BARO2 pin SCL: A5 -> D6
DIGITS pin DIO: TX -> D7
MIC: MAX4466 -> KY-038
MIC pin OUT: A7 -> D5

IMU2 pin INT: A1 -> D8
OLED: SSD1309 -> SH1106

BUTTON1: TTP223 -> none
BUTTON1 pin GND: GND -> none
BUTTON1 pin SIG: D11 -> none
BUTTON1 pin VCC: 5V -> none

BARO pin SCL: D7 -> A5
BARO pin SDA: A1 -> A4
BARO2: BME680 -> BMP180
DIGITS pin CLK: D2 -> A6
============================================================
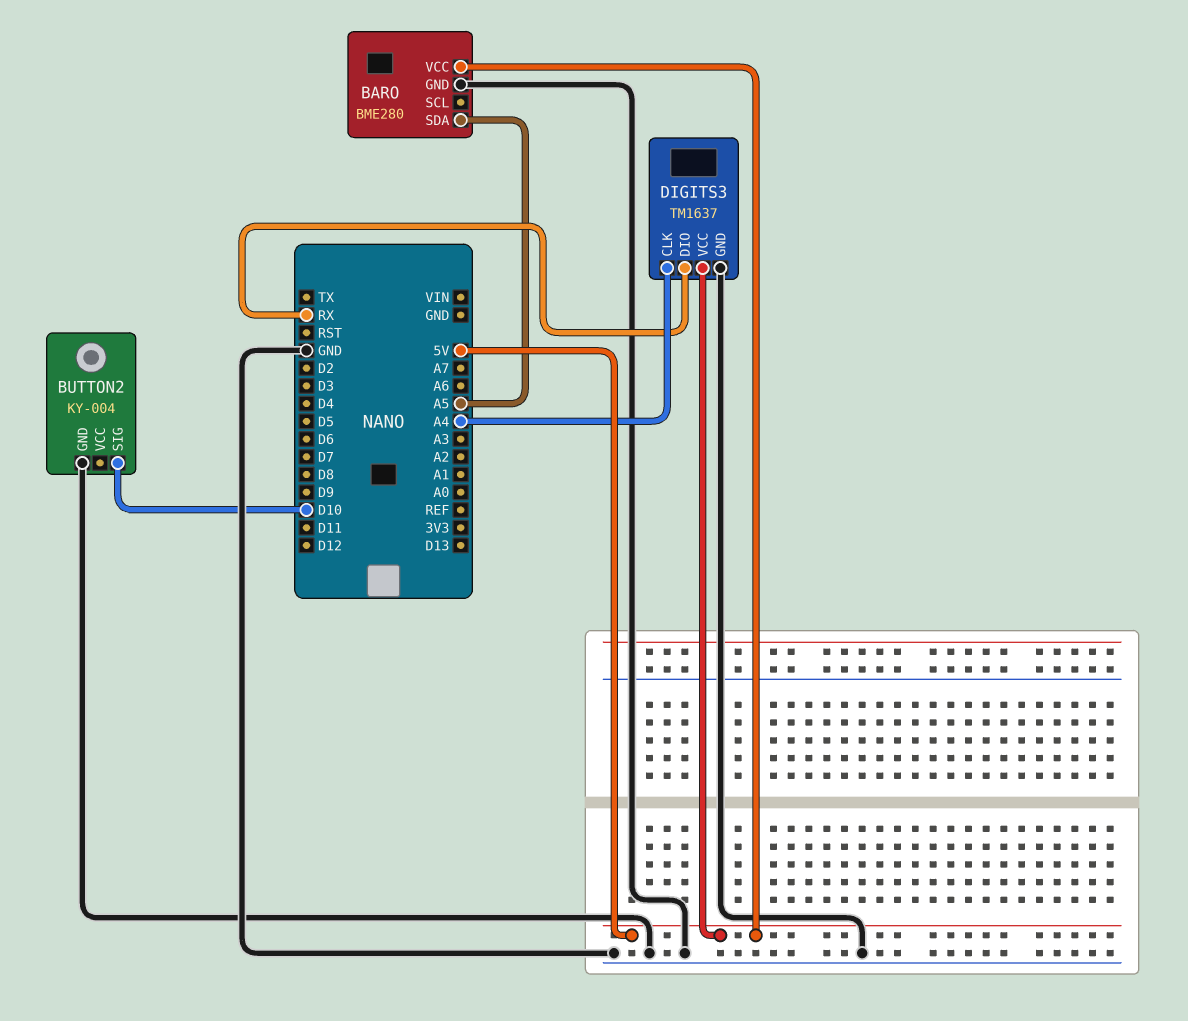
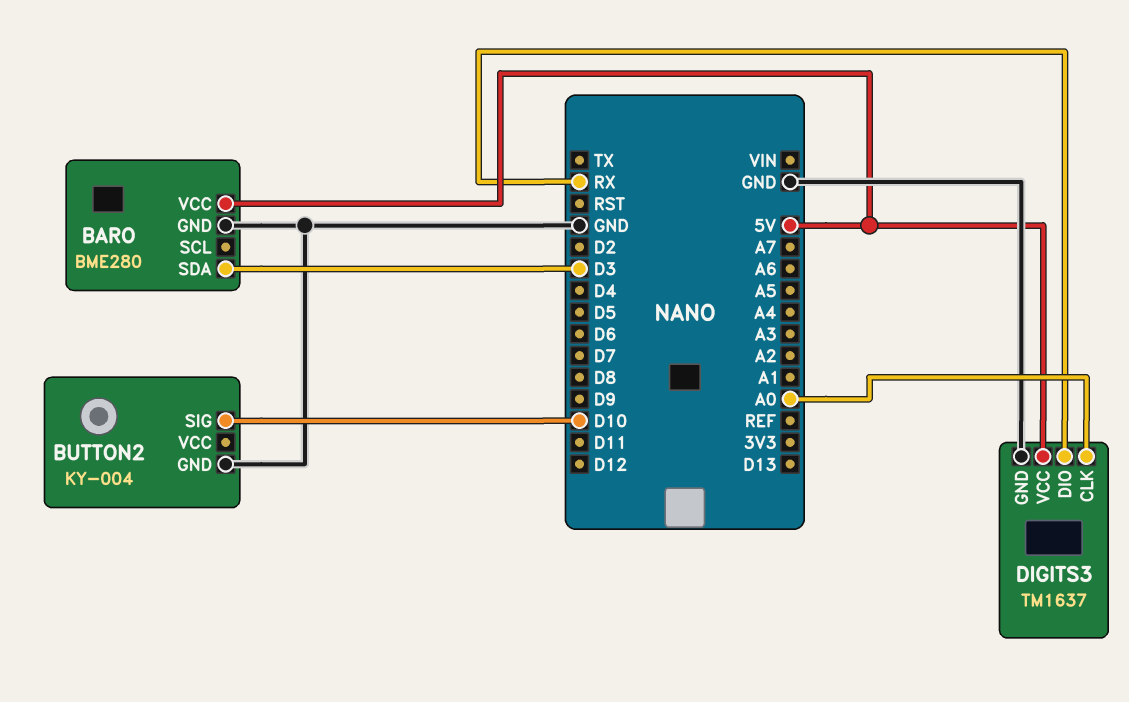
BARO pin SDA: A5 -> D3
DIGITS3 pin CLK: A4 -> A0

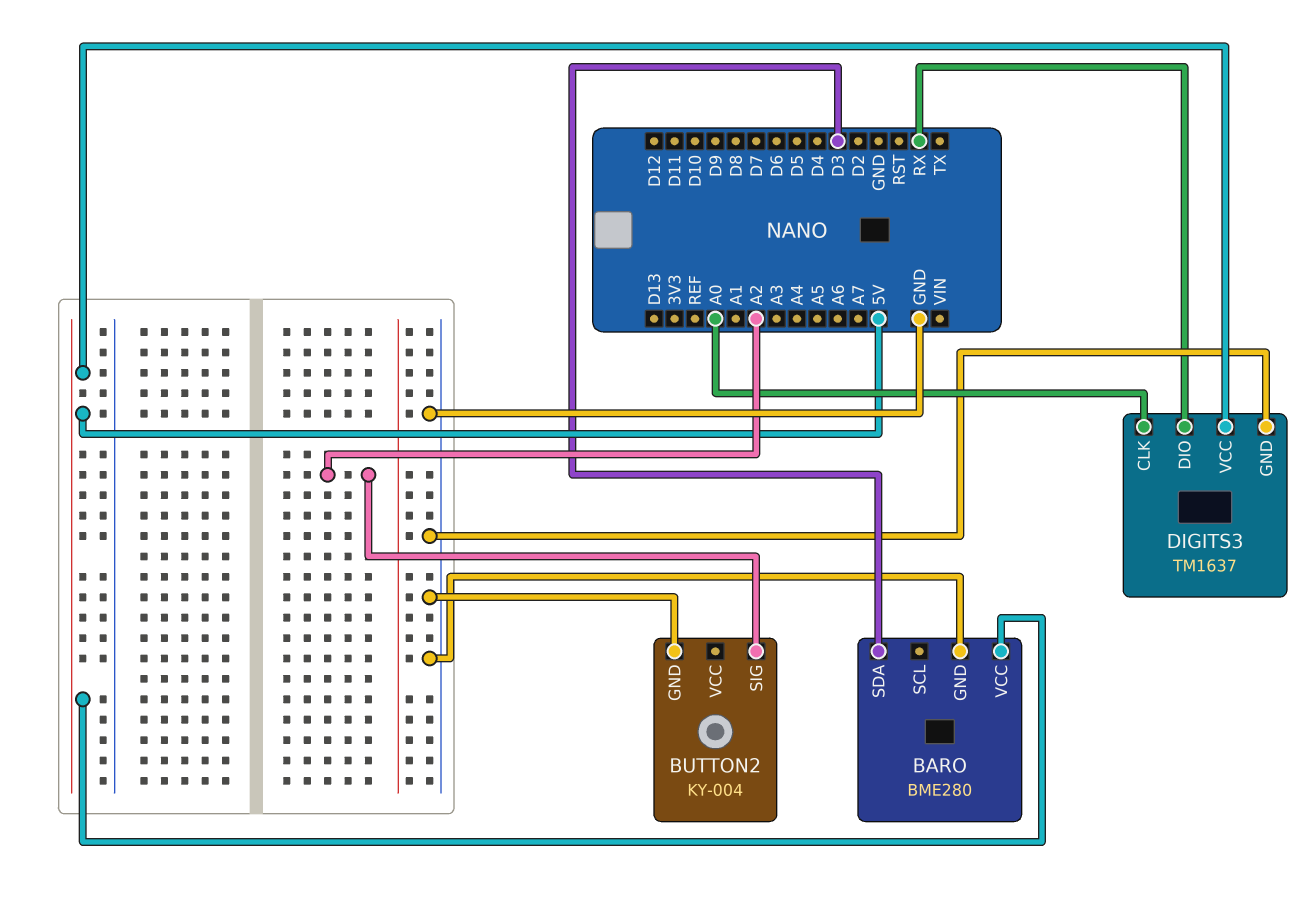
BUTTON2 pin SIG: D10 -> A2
============================================================
**Exercise objective:** Print exactly the lines above from the one with "BARO2 pin SCL: A5 -> D6" to the one with "DIGITS pin CLK: D2 -> A6", including both.

**Written response:**
BARO2 pin SCL: A5 -> D6
DIGITS pin DIO: TX -> D7
MIC: MAX4466 -> KY-038
MIC pin OUT: A7 -> D5

IMU2 pin INT: A1 -> D8
OLED: SSD1309 -> SH1106

BUTTON1: TTP223 -> none
BUTTON1 pin GND: GND -> none
BUTTON1 pin SIG: D11 -> none
BUTTON1 pin VCC: 5V -> none

BARO pin SCL: D7 -> A5
BARO pin SDA: A1 -> A4
BARO2: BME680 -> BMP180
DIGITS pin CLK: D2 -> A6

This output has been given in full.